_ENTRIES SUPPLIED_.
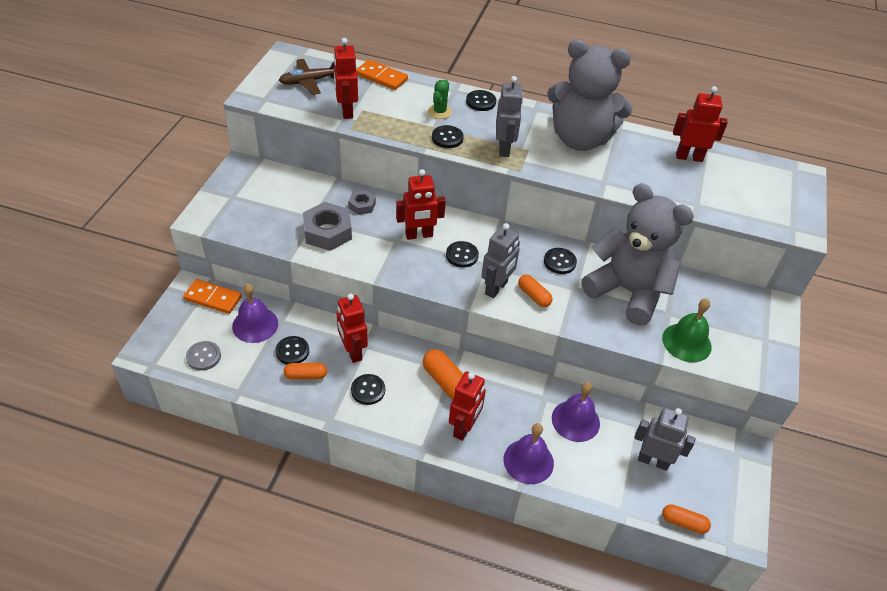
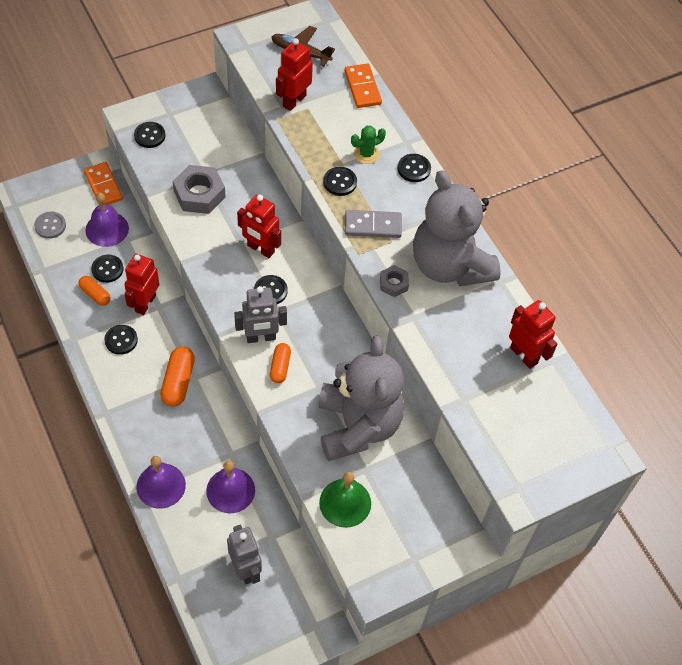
camera: 45 degrees right, 10 degrees up
(362, 205) = (250, 191): grey nut -> grey nut (393, 283)
(464, 428) = (149, 423): red robot -> none
(504, 148) = (373, 225): grey robot -> grey domino
(559, 262) = (338, 358): black button -> black button (149, 136)
(683, 523) = (207, 627): orange capsule -> none

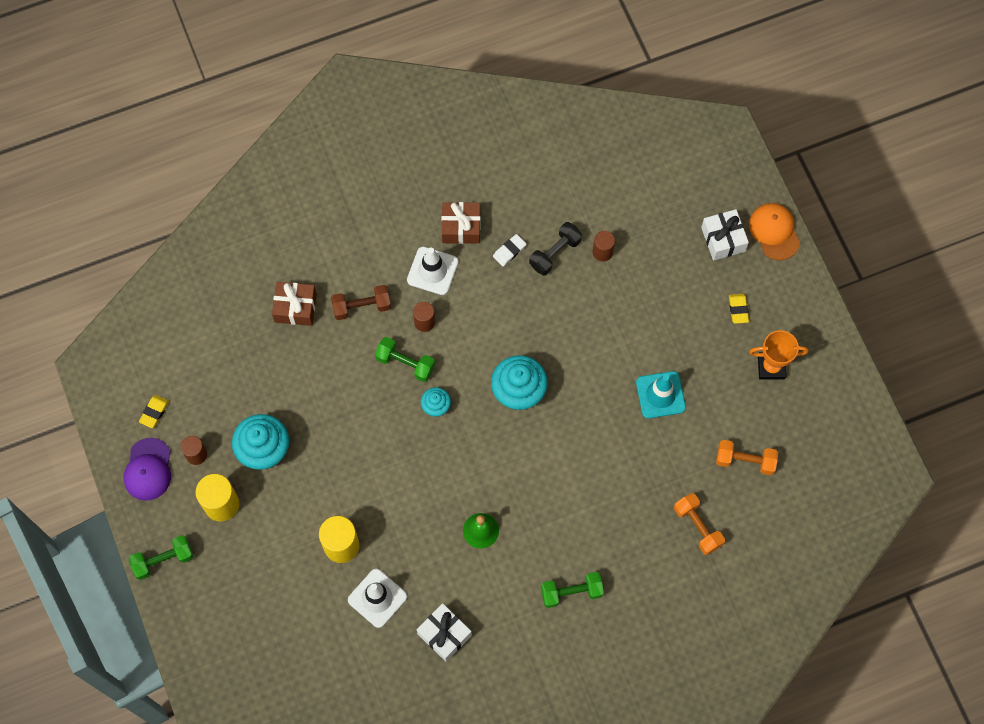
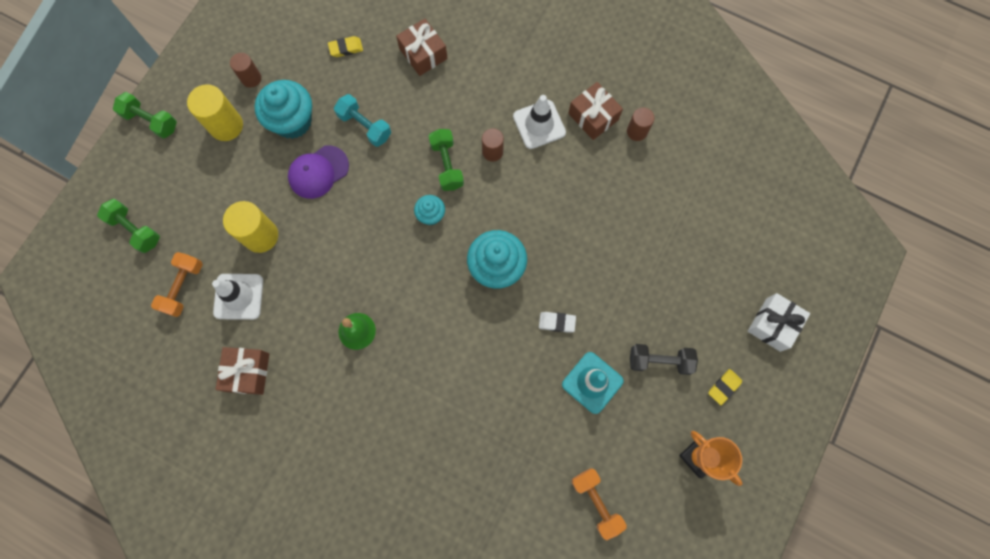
camera: 50 degrees right, 5 degrees up
(148, 469) = (213, 56): purple cap -> purple cap (318, 172)
(154, 412) = (260, 25): yellow eraser -> yellow eraser (346, 48)
(318, 399) = (365, 126): none -> turquoise dumbbell
(361, 307) = (465, 98): brown dumbbell -> none
(444, 634) = (247, 372): white gift -> brown gift
(509, 251) = (607, 167): white eraser -> white eraser (557, 322)
(555, 253) = (637, 202): black dumbbell -> black dumbbell (659, 361)
(571, 592) = (362, 446): green dumbbell -> green dumbbell (135, 230)
(602, 252) = (672, 237): brown cylinder -> brown cylinder (637, 131)
(697, 527) = (504, 508): orange dumbbell -> orange dumbbell (183, 287)
(774, 232) = (820, 362): orange cap -> none

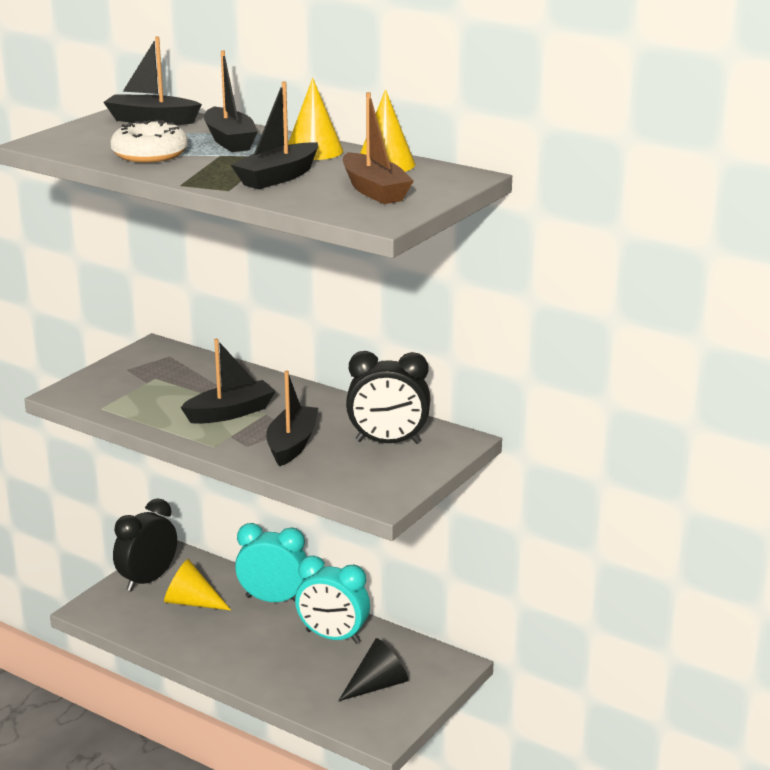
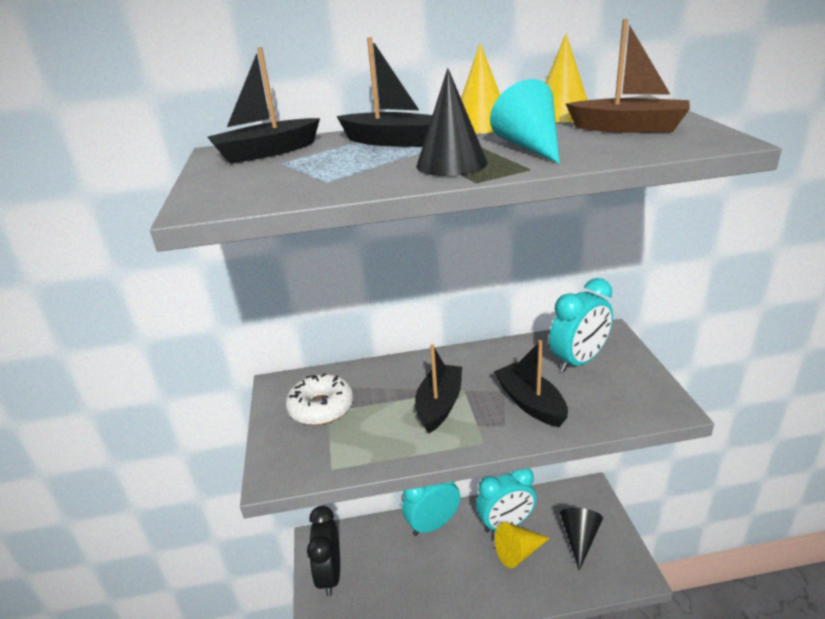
camera: 40 degrees left, 5 degrees up
(150, 154) = (357, 172): white donut -> white donut (321, 407)
(191, 602) = (385, 569): yellow cone -> yellow cone (518, 552)
(205, 169) = (451, 164): none -> black cone
(278, 177) = (530, 147): black boat -> turquoise cone
(388, 442) = (578, 361): black clock -> turquoise clock

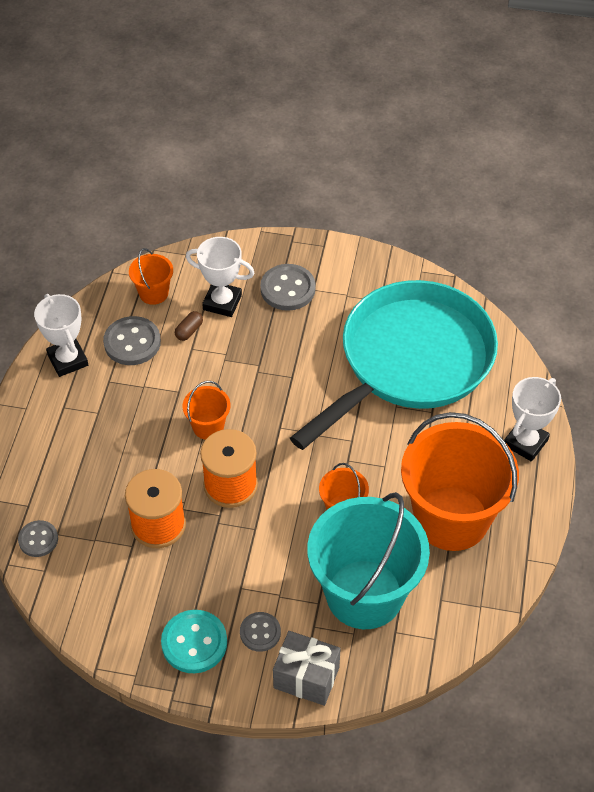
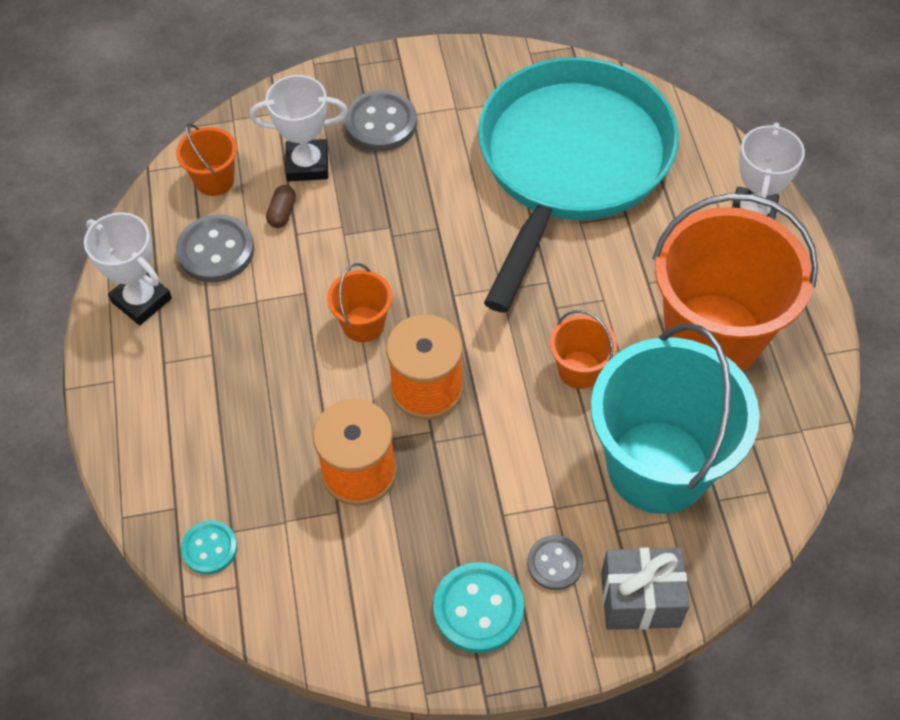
camera: 20 degrees left, 5 degrees up
(38, 539) = (209, 548): grey button -> turquoise button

_YOUR ASSIGNMENT_. With the pictures removed, write the listing out word for word.

_ANSWER SPACE_.
camera: 45 degrees right, 10 degrees up
(362, 205) = (250, 191): grey nut -> grey nut (393, 283)
(464, 428) = (149, 423): red robot -> none
(504, 148) = (373, 225): grey robot -> grey domino
(559, 262) = (338, 358): black button -> black button (149, 136)
(683, 523) = (207, 627): orange capsule -> none

camera: 50 degrees right, 5 degrees up
(148, 469) = (213, 56): purple cap -> purple cap (318, 172)
(154, 412) = (260, 25): yellow eraser -> yellow eraser (346, 48)
(318, 399) = (365, 126): none -> turquoise dumbbell
(361, 307) = (465, 98): brown dumbbell -> none
(444, 634) = (247, 372): white gift -> brown gift
(509, 251) = (607, 167): white eraser -> white eraser (557, 322)
(555, 253) = (637, 202): black dumbbell -> black dumbbell (659, 361)
(571, 592) = (362, 446): green dumbbell -> green dumbbell (135, 230)
(602, 252) = (672, 237): brown cylinder -> brown cylinder (637, 131)
(697, 527) = (504, 508): orange dumbbell -> orange dumbbell (183, 287)
(774, 232) = (820, 362): orange cap -> none

camera: 40 degrees left, 5 degrees up
(150, 154) = (357, 172): white donut -> white donut (321, 407)
(191, 602) = (385, 569): yellow cone -> yellow cone (518, 552)
(205, 169) = (451, 164): none -> black cone
(278, 177) = (530, 147): black boat -> turquoise cone
(388, 442) = (578, 361): black clock -> turquoise clock

camera: 20 degrees left, 5 degrees up
(38, 539) = (209, 548): grey button -> turquoise button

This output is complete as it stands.